- Opening Delimiter -

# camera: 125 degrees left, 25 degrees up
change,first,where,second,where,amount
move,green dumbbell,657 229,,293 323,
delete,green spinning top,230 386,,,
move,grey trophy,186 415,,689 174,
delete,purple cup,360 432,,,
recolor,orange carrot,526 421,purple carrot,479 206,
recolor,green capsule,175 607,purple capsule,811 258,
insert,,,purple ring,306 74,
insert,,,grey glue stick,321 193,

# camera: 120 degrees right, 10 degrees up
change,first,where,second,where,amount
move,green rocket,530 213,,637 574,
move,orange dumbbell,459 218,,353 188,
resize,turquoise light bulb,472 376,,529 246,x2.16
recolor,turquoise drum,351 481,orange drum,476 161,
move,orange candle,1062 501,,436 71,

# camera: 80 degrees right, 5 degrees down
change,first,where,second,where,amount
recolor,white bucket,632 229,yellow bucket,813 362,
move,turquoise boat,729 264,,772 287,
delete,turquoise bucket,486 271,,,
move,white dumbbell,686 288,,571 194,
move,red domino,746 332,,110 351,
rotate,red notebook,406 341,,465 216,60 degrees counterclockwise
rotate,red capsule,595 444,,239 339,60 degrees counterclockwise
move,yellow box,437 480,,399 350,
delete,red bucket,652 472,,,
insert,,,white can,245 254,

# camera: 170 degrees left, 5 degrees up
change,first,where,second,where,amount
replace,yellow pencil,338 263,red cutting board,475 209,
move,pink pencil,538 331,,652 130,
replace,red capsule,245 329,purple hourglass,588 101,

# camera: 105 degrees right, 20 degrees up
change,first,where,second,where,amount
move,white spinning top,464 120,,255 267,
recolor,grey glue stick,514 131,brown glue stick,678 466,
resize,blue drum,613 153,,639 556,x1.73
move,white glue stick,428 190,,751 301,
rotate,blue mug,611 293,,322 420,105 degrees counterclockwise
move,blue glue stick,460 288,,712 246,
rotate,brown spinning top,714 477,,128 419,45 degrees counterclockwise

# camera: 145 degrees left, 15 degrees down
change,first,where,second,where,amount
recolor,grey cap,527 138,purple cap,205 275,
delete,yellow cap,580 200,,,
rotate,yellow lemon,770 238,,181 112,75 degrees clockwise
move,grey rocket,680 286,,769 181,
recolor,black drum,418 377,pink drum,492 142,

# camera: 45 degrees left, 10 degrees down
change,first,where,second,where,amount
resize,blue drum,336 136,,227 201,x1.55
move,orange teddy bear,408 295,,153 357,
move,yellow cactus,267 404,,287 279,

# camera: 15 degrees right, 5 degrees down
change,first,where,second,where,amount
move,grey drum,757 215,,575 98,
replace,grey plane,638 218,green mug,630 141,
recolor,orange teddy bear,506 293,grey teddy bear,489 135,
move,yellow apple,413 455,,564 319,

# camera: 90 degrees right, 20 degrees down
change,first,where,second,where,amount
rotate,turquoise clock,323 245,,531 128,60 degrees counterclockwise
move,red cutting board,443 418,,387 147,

- Closing Delimiter -

# TASK DETAILS:
Every line of the data above should be reproduced word for word.

# EXPECTED OUTPUT:
# camera: 125 degrees left, 25 degrees up
change,first,where,second,where,amount
move,green dumbbell,657 229,,293 323,
delete,green spinning top,230 386,,,
move,grey trophy,186 415,,689 174,
delete,purple cup,360 432,,,
recolor,orange carrot,526 421,purple carrot,479 206,
recolor,green capsule,175 607,purple capsule,811 258,
insert,,,purple ring,306 74,
insert,,,grey glue stick,321 193,

# camera: 120 degrees right, 10 degrees up
change,first,where,second,where,amount
move,green rocket,530 213,,637 574,
move,orange dumbbell,459 218,,353 188,
resize,turquoise light bulb,472 376,,529 246,x2.16
recolor,turquoise drum,351 481,orange drum,476 161,
move,orange candle,1062 501,,436 71,

# camera: 80 degrees right, 5 degrees down
change,first,where,second,where,amount
recolor,white bucket,632 229,yellow bucket,813 362,
move,turquoise boat,729 264,,772 287,
delete,turquoise bucket,486 271,,,
move,white dumbbell,686 288,,571 194,
move,red domino,746 332,,110 351,
rotate,red notebook,406 341,,465 216,60 degrees counterclockwise
rotate,red capsule,595 444,,239 339,60 degrees counterclockwise
move,yellow box,437 480,,399 350,
delete,red bucket,652 472,,,
insert,,,white can,245 254,

# camera: 170 degrees left, 5 degrees up
change,first,where,second,where,amount
replace,yellow pencil,338 263,red cutting board,475 209,
move,pink pencil,538 331,,652 130,
replace,red capsule,245 329,purple hourglass,588 101,

# camera: 105 degrees right, 20 degrees up
change,first,where,second,where,amount
move,white spinning top,464 120,,255 267,
recolor,grey glue stick,514 131,brown glue stick,678 466,
resize,blue drum,613 153,,639 556,x1.73
move,white glue stick,428 190,,751 301,
rotate,blue mug,611 293,,322 420,105 degrees counterclockwise
move,blue glue stick,460 288,,712 246,
rotate,brown spinning top,714 477,,128 419,45 degrees counterclockwise

# camera: 145 degrees left, 15 degrees down
change,first,where,second,where,amount
recolor,grey cap,527 138,purple cap,205 275,
delete,yellow cap,580 200,,,
rotate,yellow lemon,770 238,,181 112,75 degrees clockwise
move,grey rocket,680 286,,769 181,
recolor,black drum,418 377,pink drum,492 142,

# camera: 45 degrees left, 10 degrees down
change,first,where,second,where,amount
resize,blue drum,336 136,,227 201,x1.55
move,orange teddy bear,408 295,,153 357,
move,yellow cactus,267 404,,287 279,

# camera: 15 degrees right, 5 degrees down
change,first,where,second,where,amount
move,grey drum,757 215,,575 98,
replace,grey plane,638 218,green mug,630 141,
recolor,orange teddy bear,506 293,grey teddy bear,489 135,
move,yellow apple,413 455,,564 319,

# camera: 90 degrees right, 20 degrees down
change,first,where,second,where,amount
rotate,turquoise clock,323 245,,531 128,60 degrees counterclockwise
move,red cutting board,443 418,,387 147,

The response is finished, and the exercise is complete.